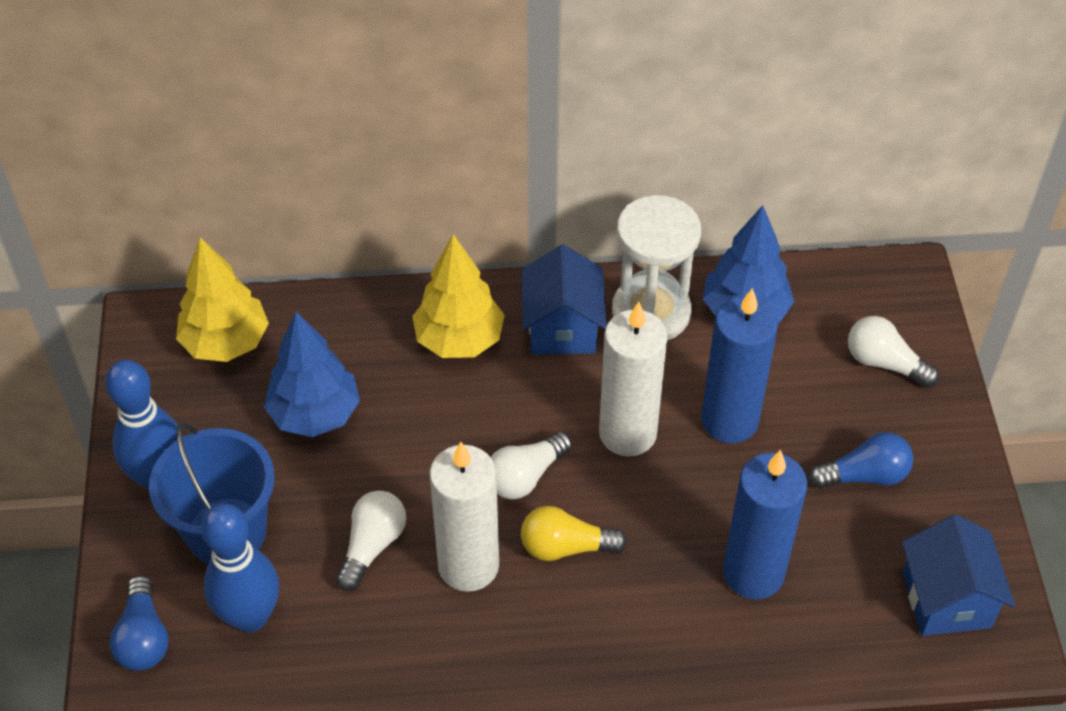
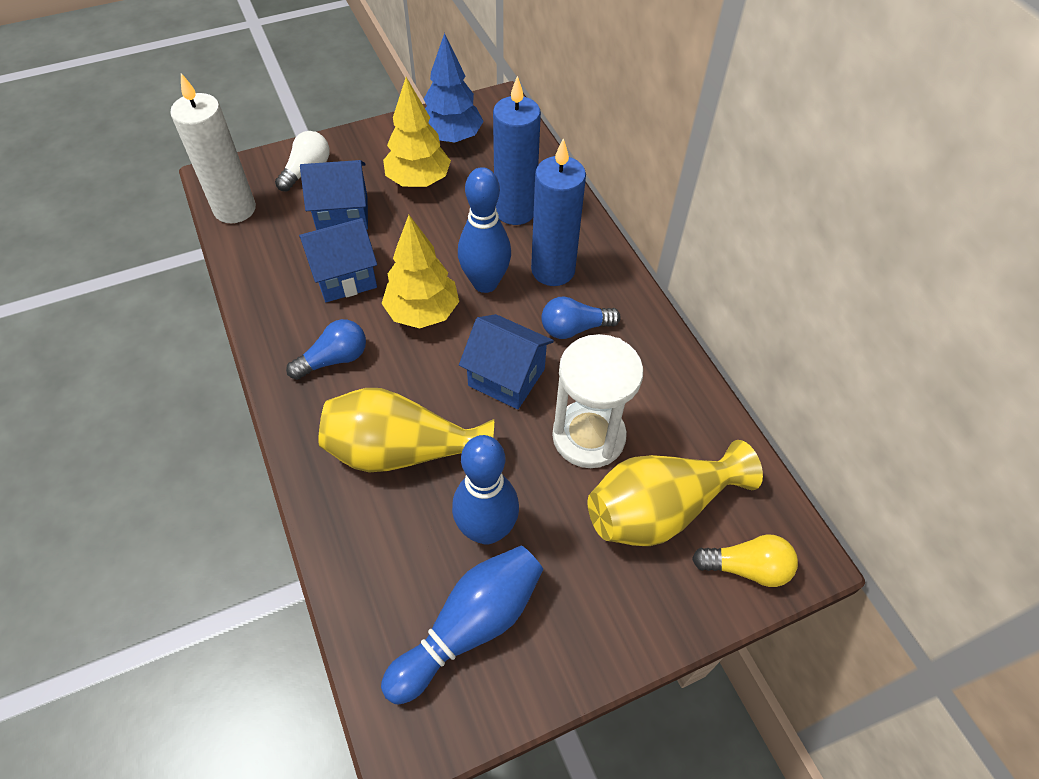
blue bowling pin: 2 -> 3
blue bucket: 1 -> 0
blue house: 2 -> 3
blue tree: 2 -> 1
white candle: 2 -> 1
white light bulb: 3 -> 1
yellow vase: 0 -> 2

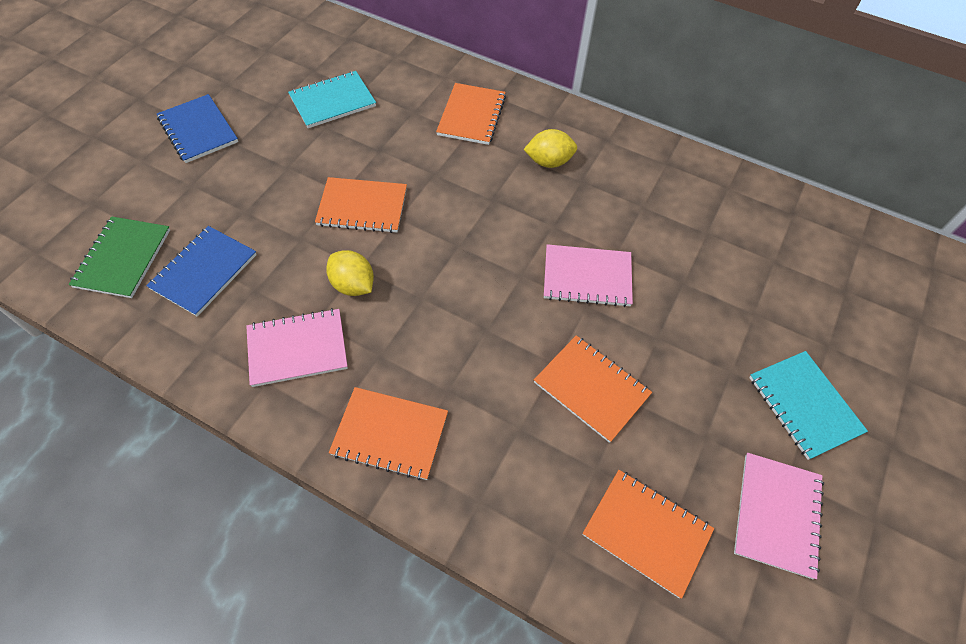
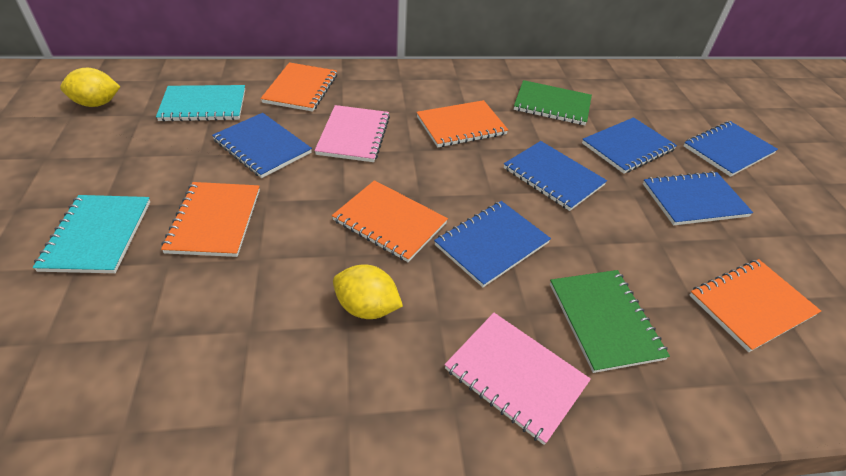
blue notebook: 2 -> 6
green notebook: 1 -> 2
pink notebook: 3 -> 2

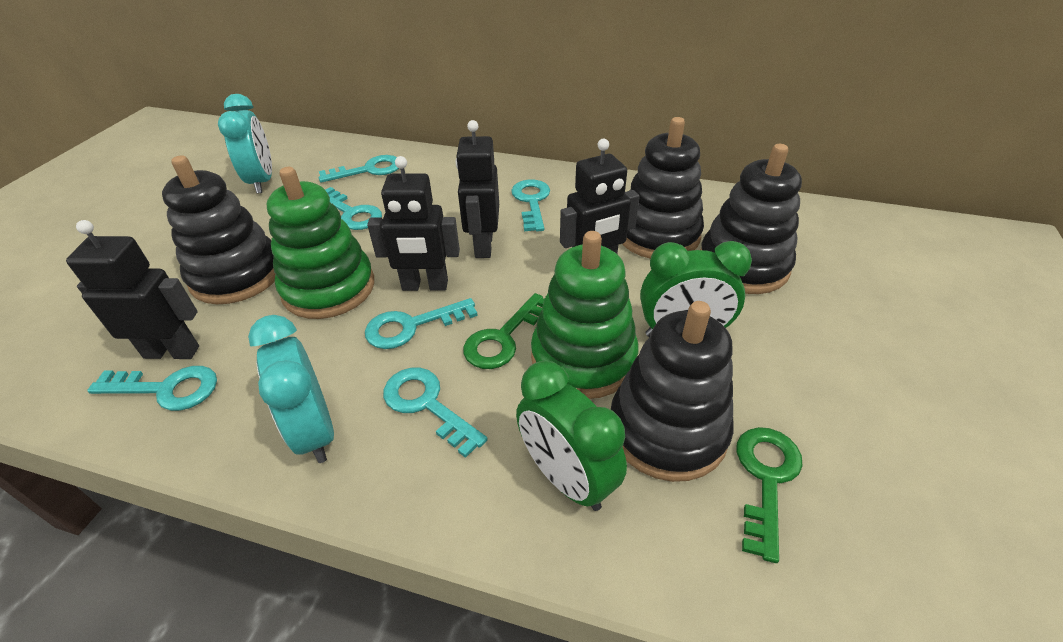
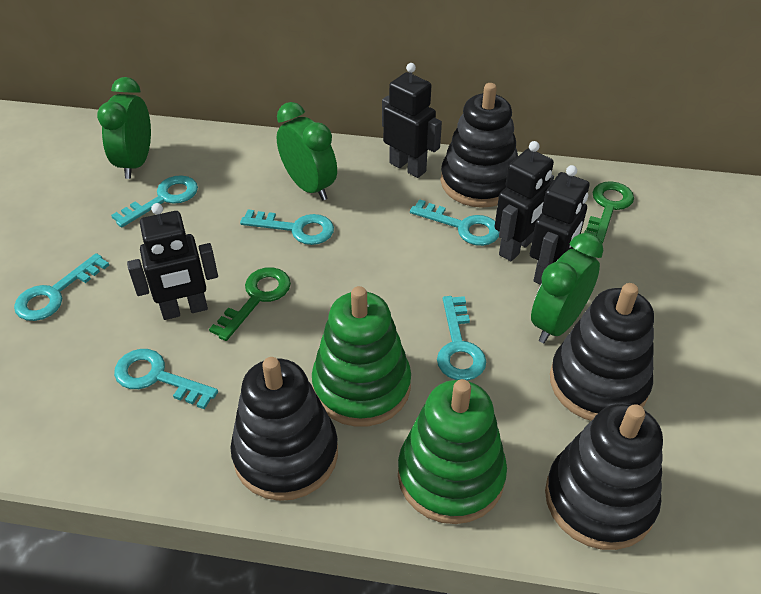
green clock: 2 -> 3
turquoise clock: 2 -> 0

• • • • •

Leaving out every picture, extract verbatim the lines from the one containing "blue notebook: 2 -> 6" through the last line of the listing, inclusive.

blue notebook: 2 -> 6
green notebook: 1 -> 2
pink notebook: 3 -> 2

green clock: 2 -> 3
turquoise clock: 2 -> 0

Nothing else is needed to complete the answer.